_About this exercise:_
Scan the listing below and copy each line holding the word "cylinder".

_Extracted records:_

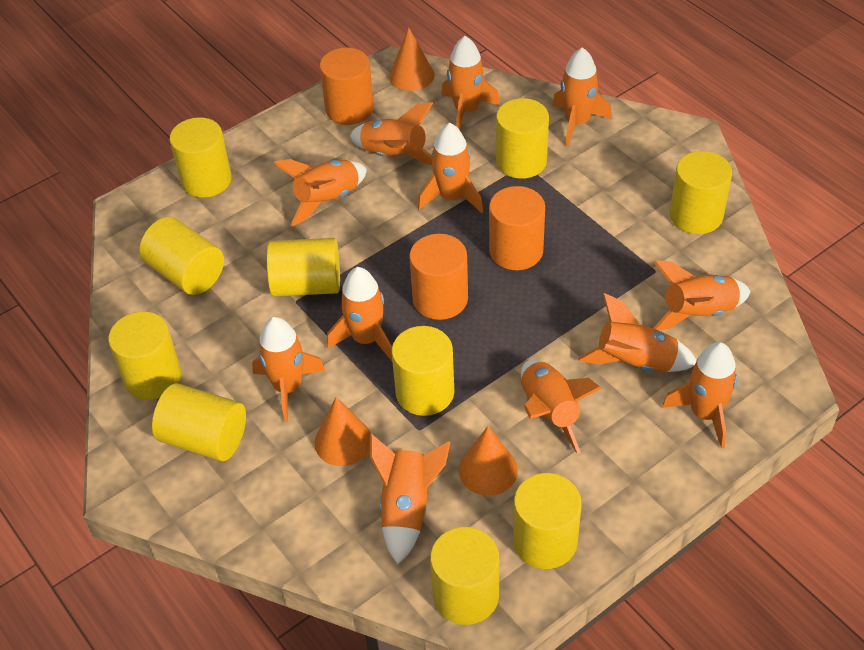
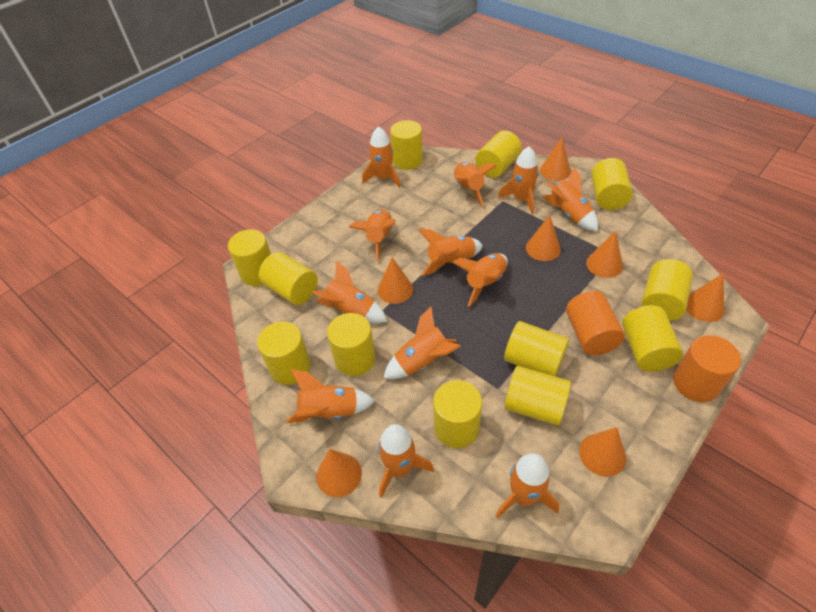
orange cone: 3 -> 7
orange cylinder: 3 -> 2
yellow cylinder: 10 -> 12

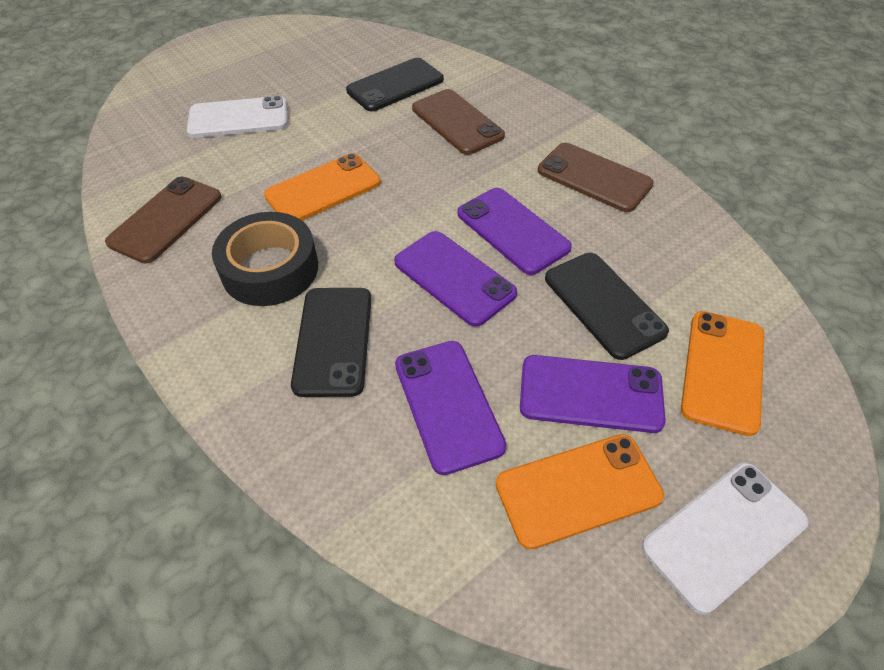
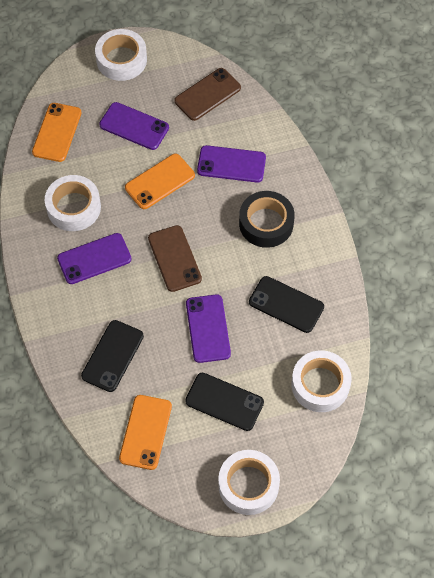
brown phone: 3 -> 2
white phone: 2 -> 0
white tape: 0 -> 4

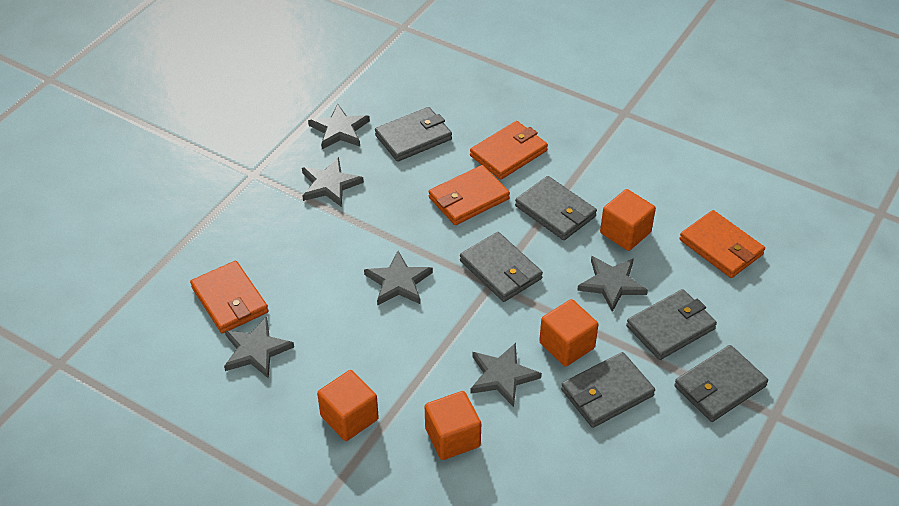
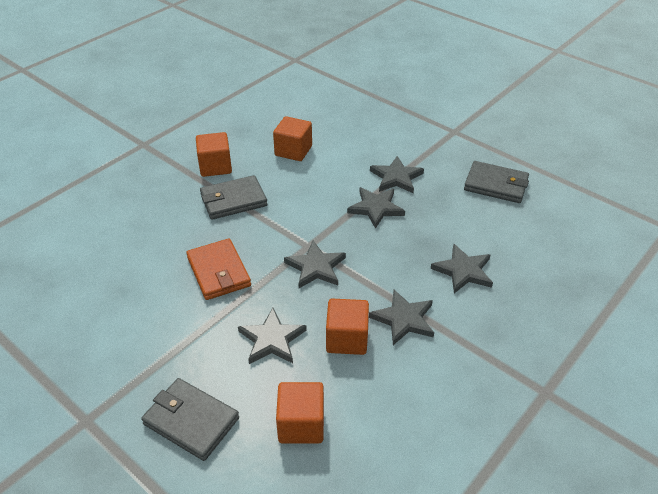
grey wallet: 6 -> 3
orange wallet: 4 -> 1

_Task response:_
orange cylinder: 3 -> 2
yellow cylinder: 10 -> 12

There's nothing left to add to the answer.